PROVIDED INFORMATION
= Beginning of Section =

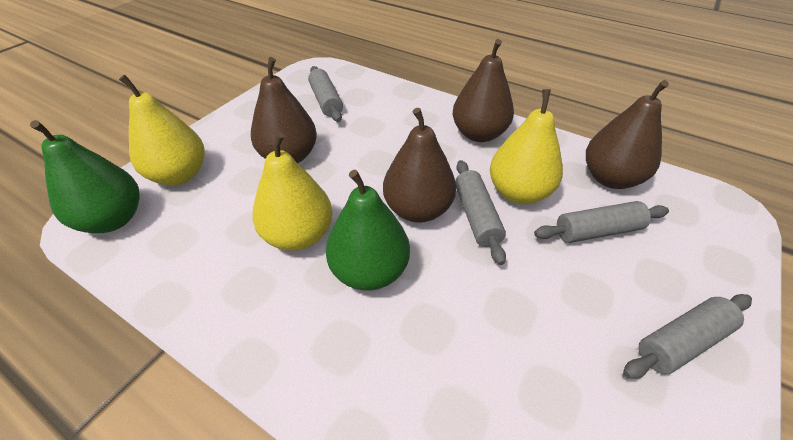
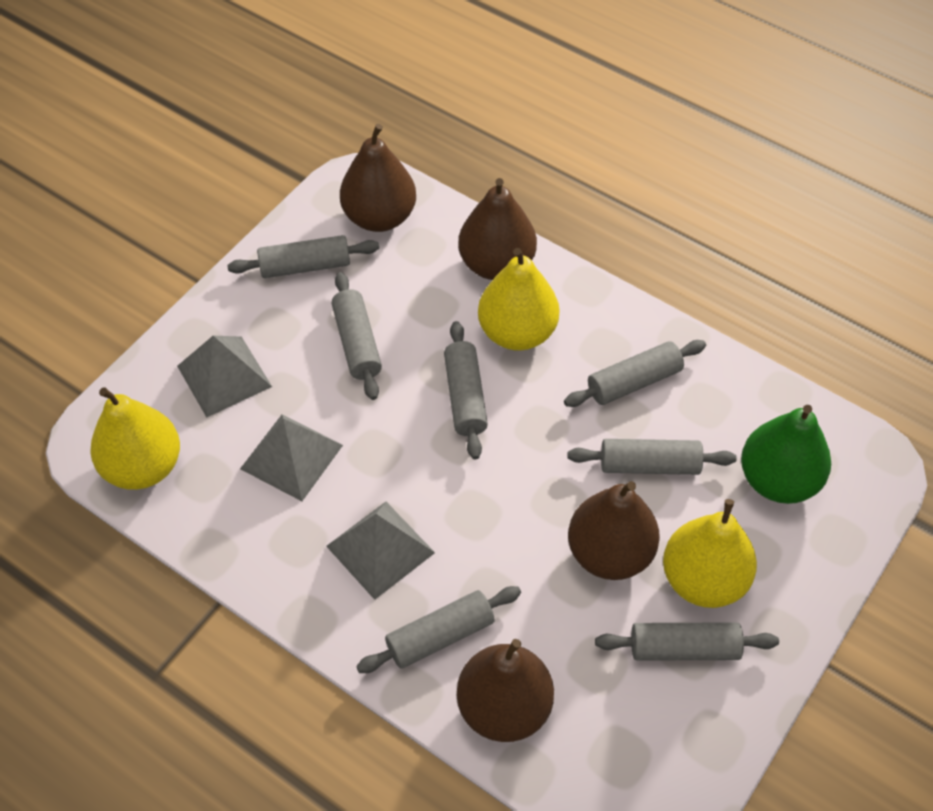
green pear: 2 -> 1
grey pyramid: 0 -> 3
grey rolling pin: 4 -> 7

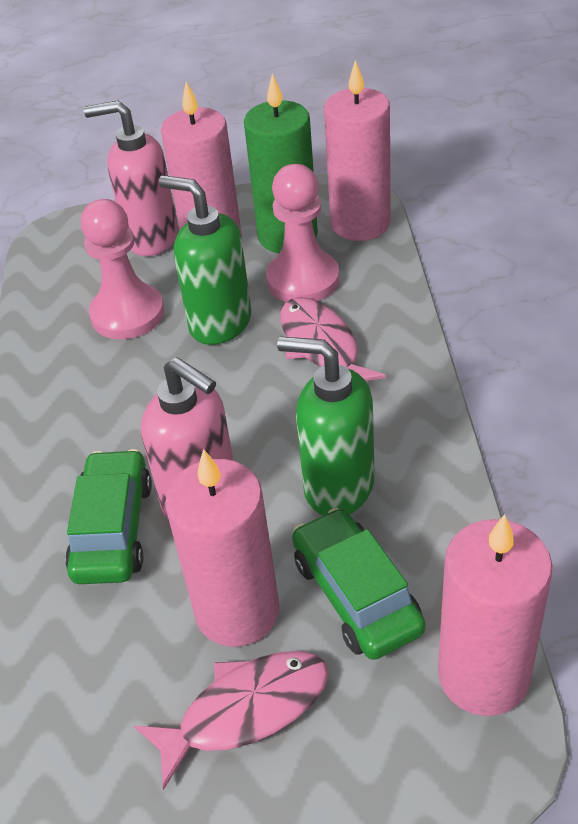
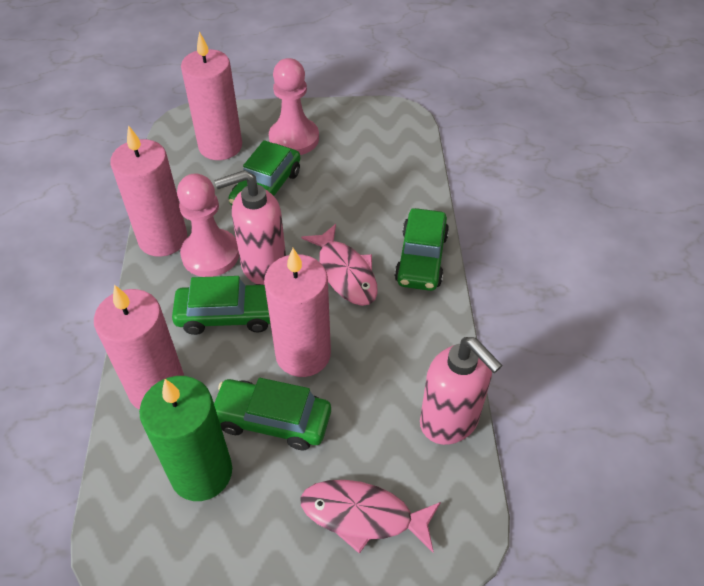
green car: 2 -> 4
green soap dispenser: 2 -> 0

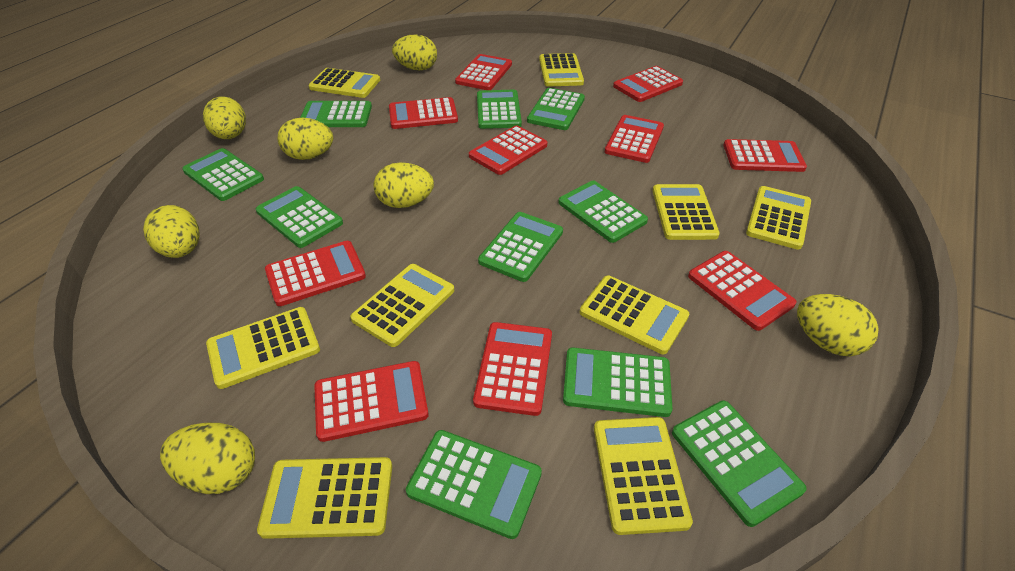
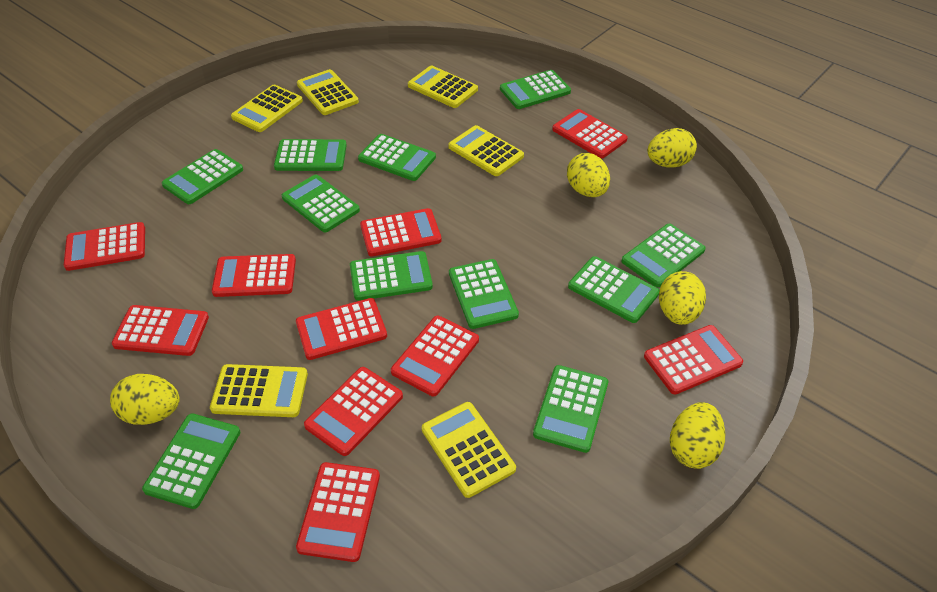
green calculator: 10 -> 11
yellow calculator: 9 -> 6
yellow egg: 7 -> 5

= End of Section =

WORK ITEM
Output all of the listing above, exactly as given, but without its pictures.

EXERCISE SOLUTION
green pear: 2 -> 1
grey pyramid: 0 -> 3
grey rolling pin: 4 -> 7

green car: 2 -> 4
green soap dispenser: 2 -> 0

green calculator: 10 -> 11
yellow calculator: 9 -> 6
yellow egg: 7 -> 5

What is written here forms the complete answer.